##### STORED DATA

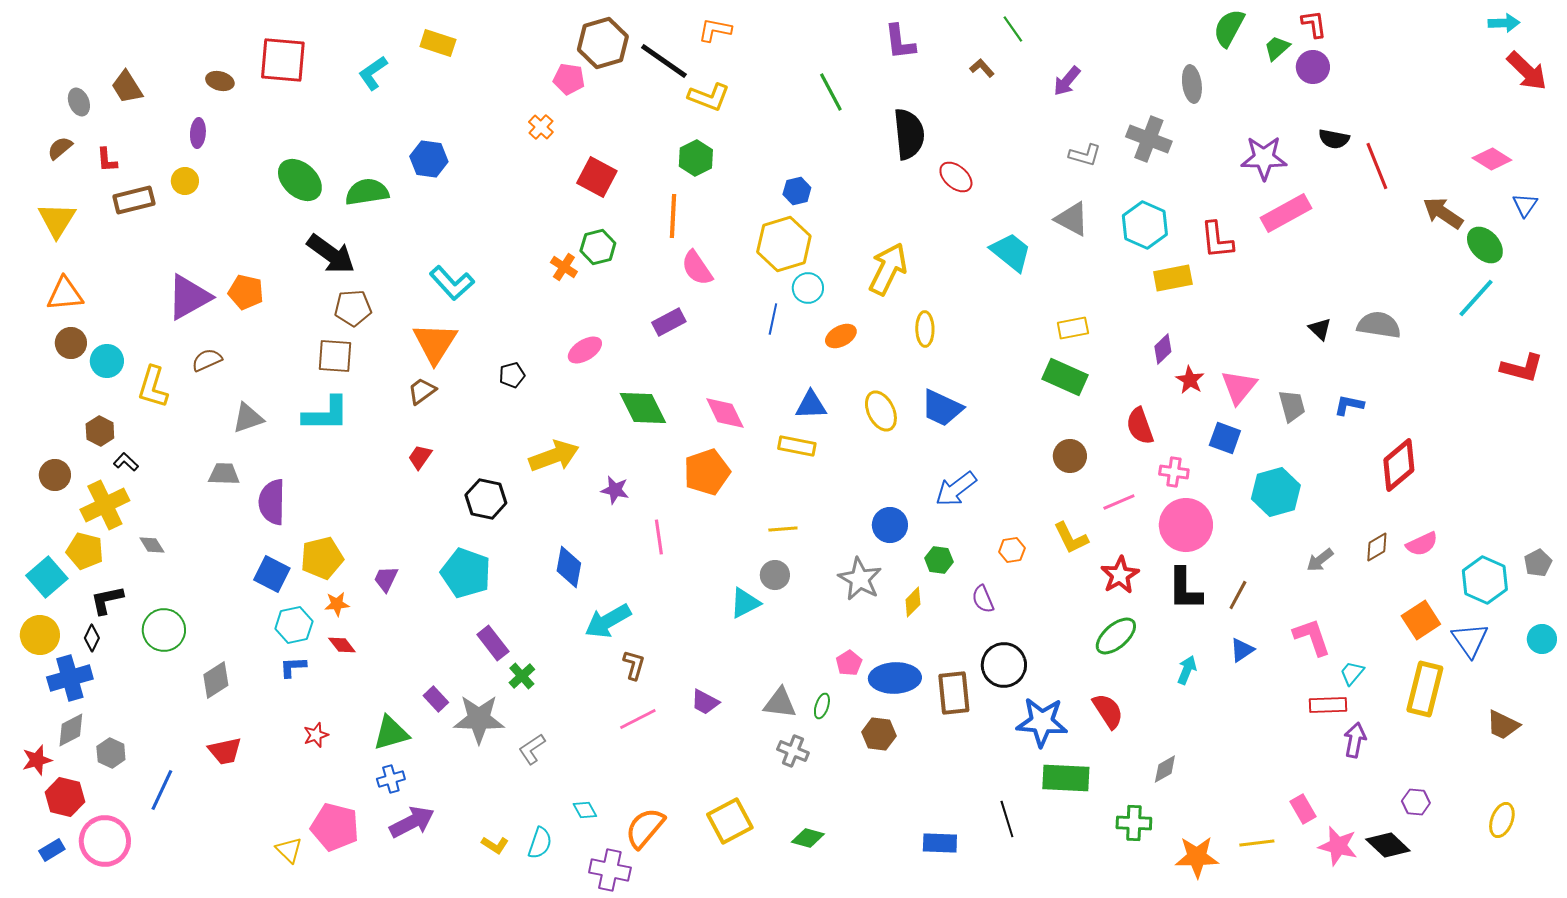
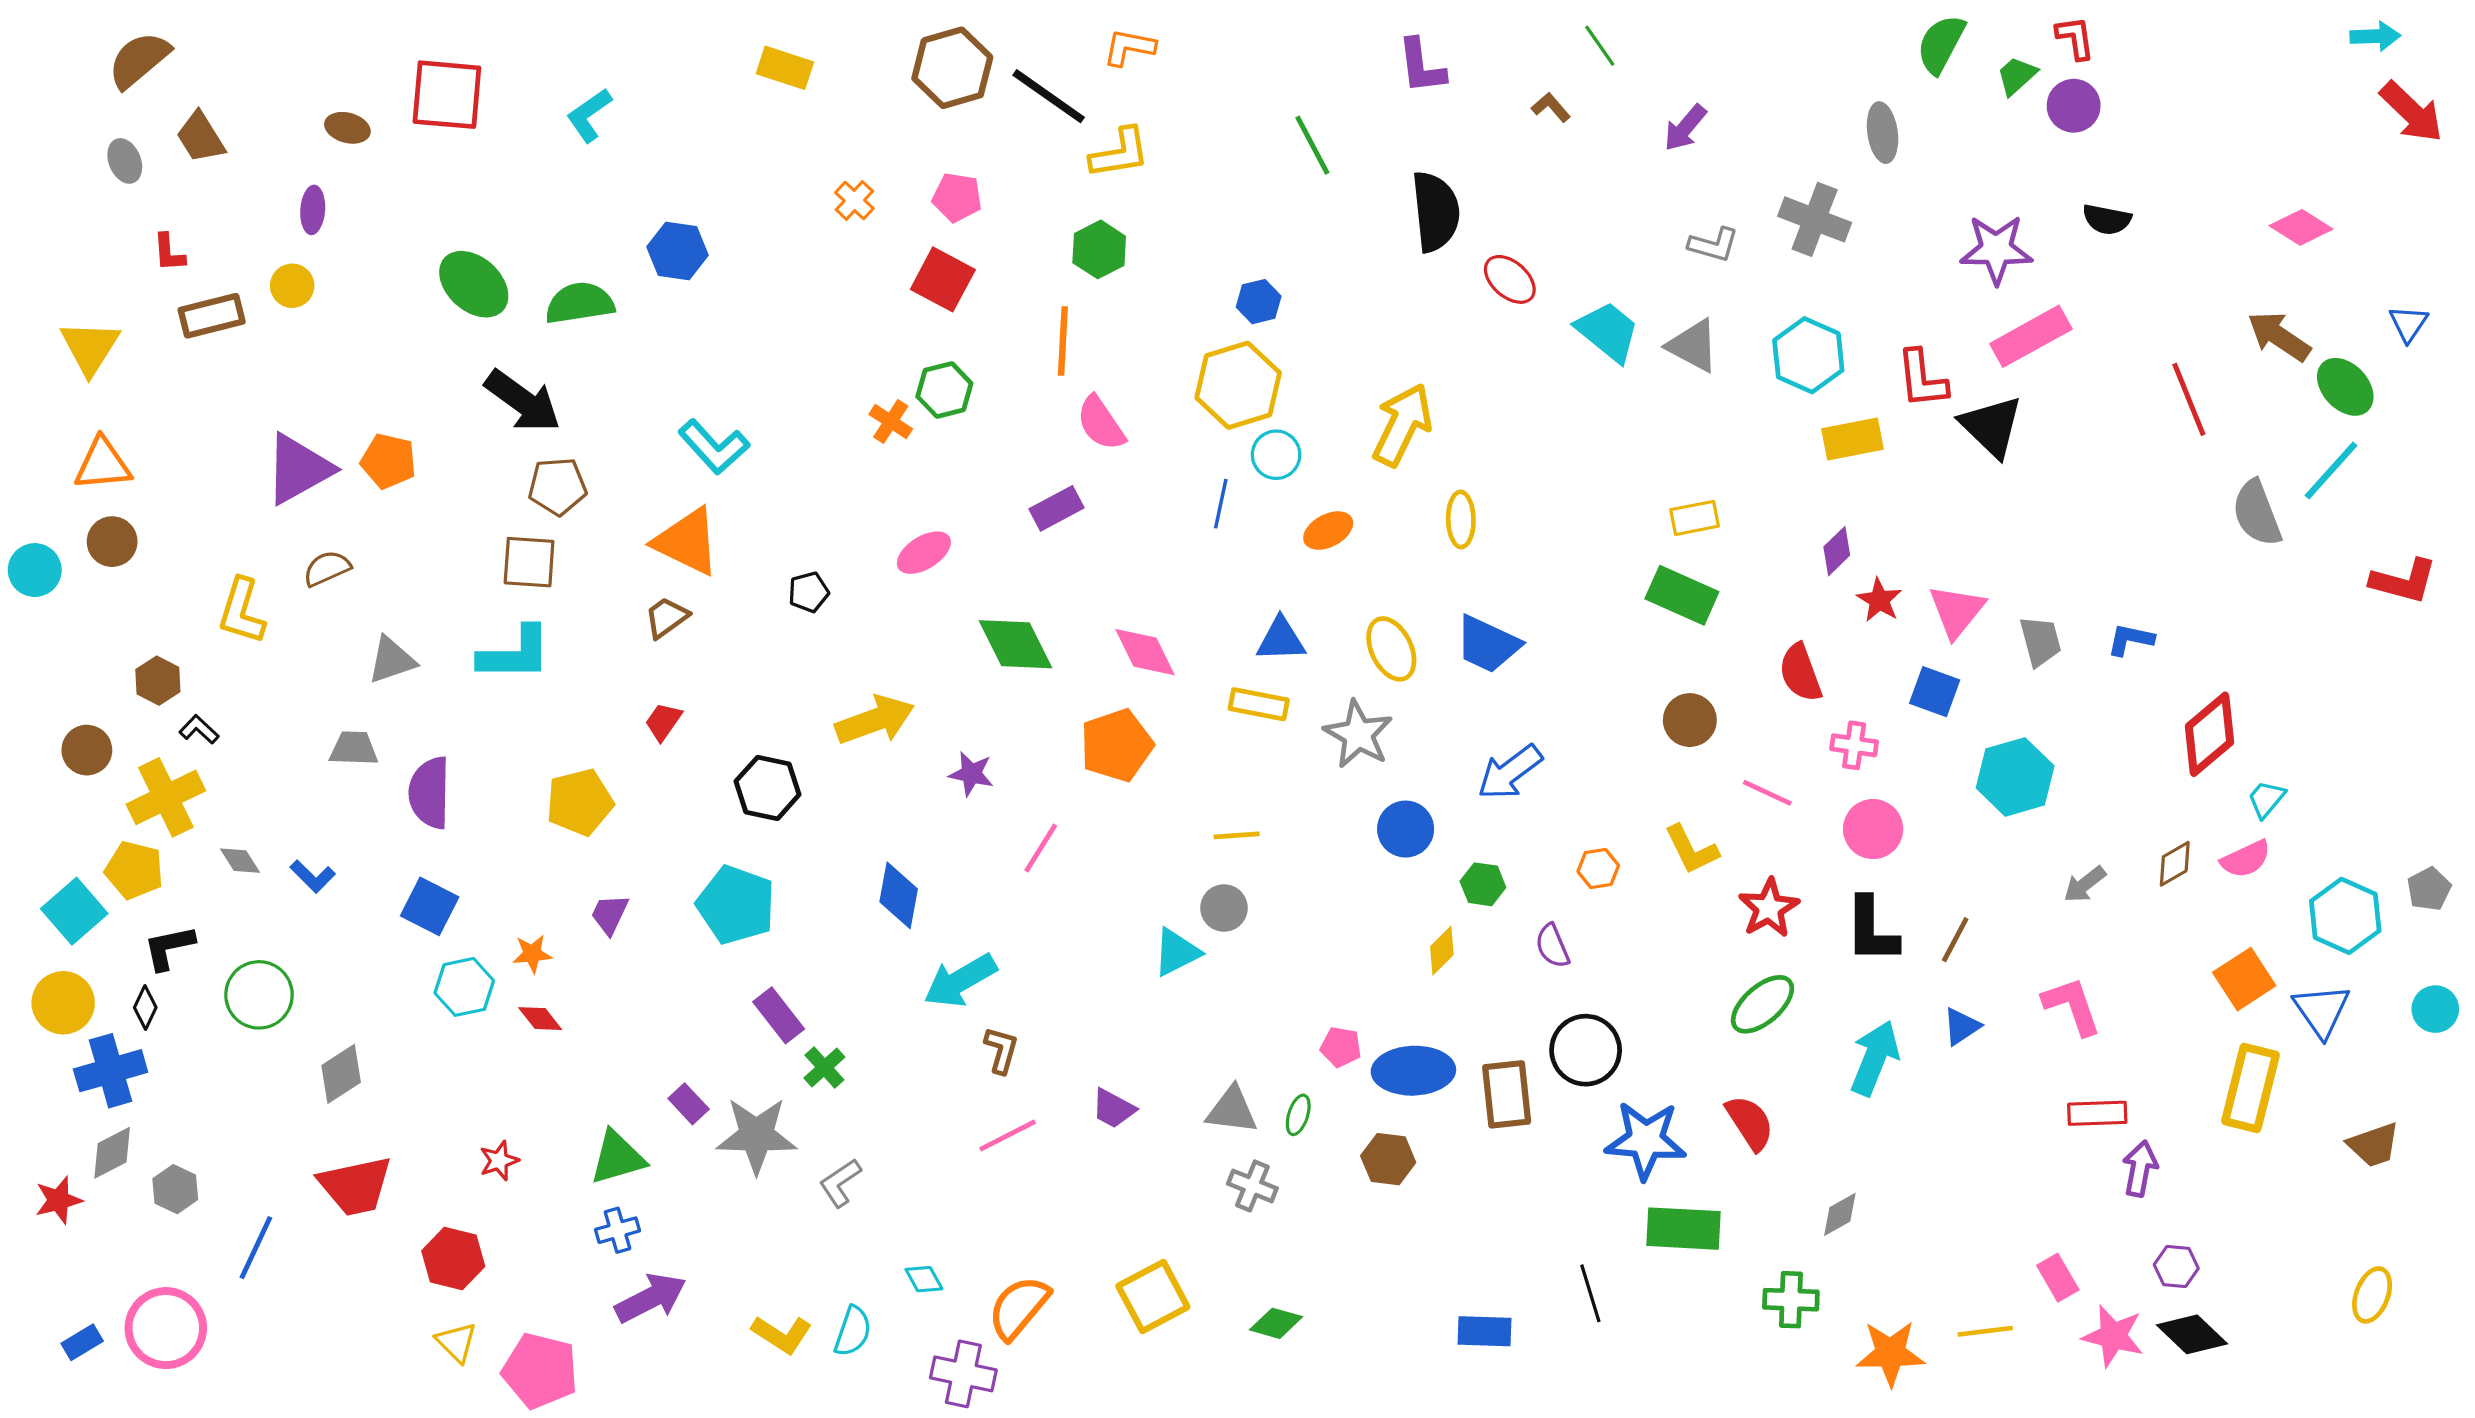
yellow rectangle: (438, 43) -> (785, 68), moved
pink pentagon: (569, 79) -> (957, 197), moved
yellow L-shape: (709, 97) -> (1120, 153), turned -30
brown semicircle: (60, 148) -> (139, 60), moved, size x1.6
pink diamond: (1492, 159) -> (2301, 227), moved
red line: (1377, 166) -> (2189, 399), moved
cyan trapezoid: (1011, 252) -> (1608, 332), moved
gray semicircle: (1379, 325) -> (2257, 513), moved, turned -120
black triangle: (1320, 329) -> (1991, 426), moved, size x1.8
orange triangle: (435, 343) -> (687, 542), turned -36
cyan circle: (107, 361) -> (35, 570), moved
pink line: (1119, 502) -> (1767, 793), turned 48
pink circle: (1186, 525) -> (1873, 829), size x0.7
pink line: (659, 537) -> (1041, 848), turned 40
yellow pentagon: (322, 558) -> (580, 802), moved
gray star: (860, 579) -> (1358, 734), moved
pink pentagon: (849, 663) -> (1341, 1047), turned -30
blue L-shape: (293, 667) -> (313, 876), moved, turned -132
cyan arrow: (1187, 670) -> (1875, 1058), size x1.6
cyan trapezoid: (1352, 673) -> (2266, 799), moved
brown trapezoid: (1503, 725) -> (2374, 1145), turned -45
red trapezoid: (225, 751) -> (355, 1186), size x1.4
red hexagon: (65, 797) -> (453, 1259), moved
purple hexagon: (1416, 802) -> (2176, 1266), moved
pink pentagon: (335, 827) -> (540, 1371), moved
yellow L-shape: (495, 845) -> (782, 1334), size x1.4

##########

◆ **TASK DIRECTIONS**
Copy over exactly the lines above from the one with "pink line: (1119, 502)" to the last, both included, and no others.

◆ **YOUR SOLUTION**
pink line: (1119, 502) -> (1767, 793), turned 48
pink circle: (1186, 525) -> (1873, 829), size x0.7
pink line: (659, 537) -> (1041, 848), turned 40
yellow pentagon: (322, 558) -> (580, 802), moved
gray star: (860, 579) -> (1358, 734), moved
pink pentagon: (849, 663) -> (1341, 1047), turned -30
blue L-shape: (293, 667) -> (313, 876), moved, turned -132
cyan arrow: (1187, 670) -> (1875, 1058), size x1.6
cyan trapezoid: (1352, 673) -> (2266, 799), moved
brown trapezoid: (1503, 725) -> (2374, 1145), turned -45
red trapezoid: (225, 751) -> (355, 1186), size x1.4
red hexagon: (65, 797) -> (453, 1259), moved
purple hexagon: (1416, 802) -> (2176, 1266), moved
pink pentagon: (335, 827) -> (540, 1371), moved
yellow L-shape: (495, 845) -> (782, 1334), size x1.4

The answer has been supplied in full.